Task to complete ▸ For this exercise, write each entry below out precisely and omit the pictures.

Object change listings
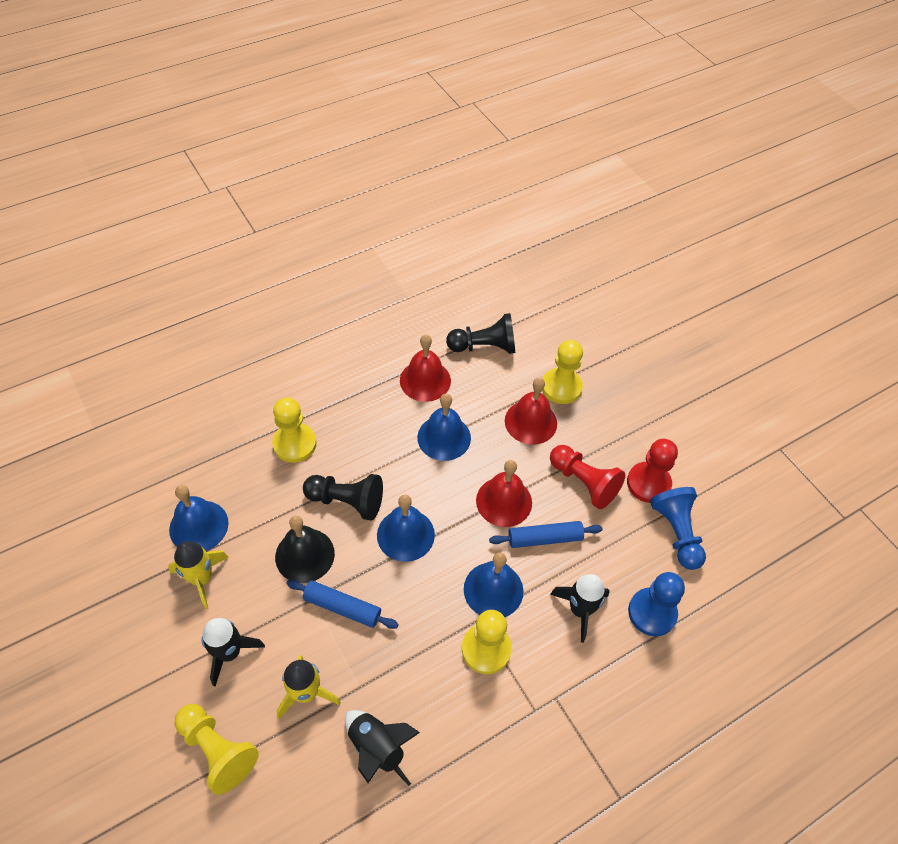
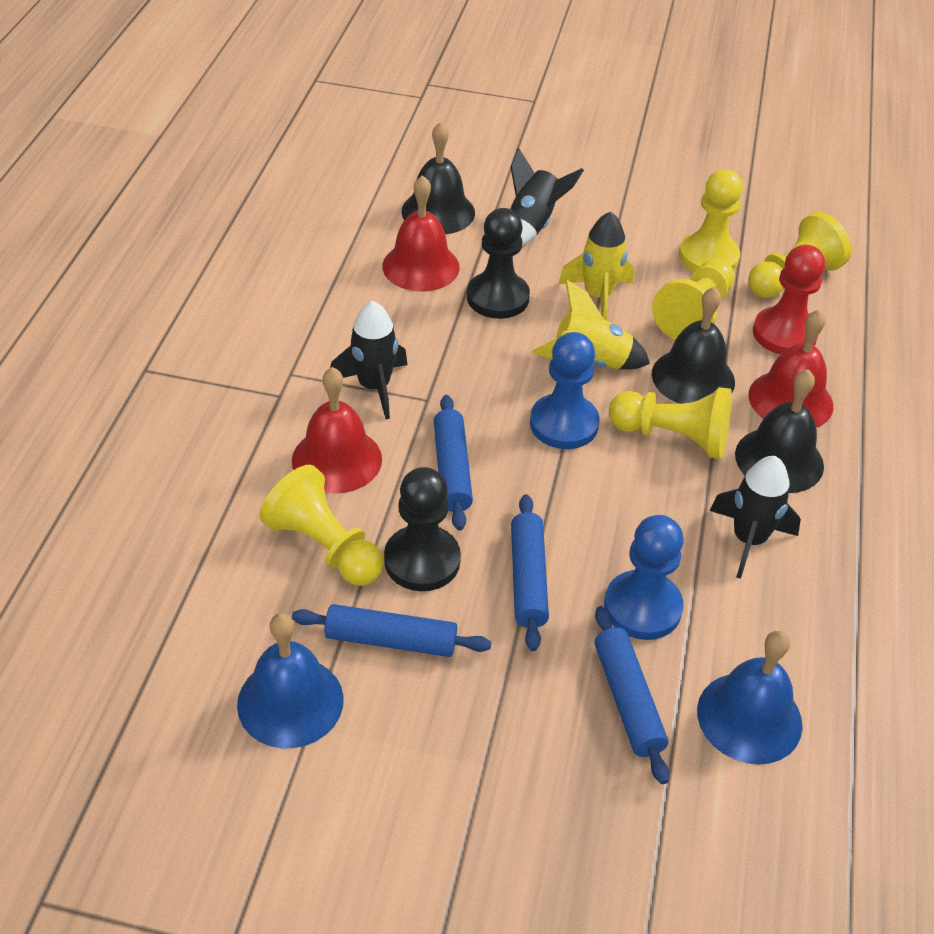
black bell: 1 -> 3
blue bell: 4 -> 2
blue rolling pin: 2 -> 4
red pawn: 2 -> 1
yellow pawn: 4 -> 5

Answer to this exercise ▸
black bell: 1 -> 3
blue bell: 4 -> 2
blue rolling pin: 2 -> 4
red pawn: 2 -> 1
yellow pawn: 4 -> 5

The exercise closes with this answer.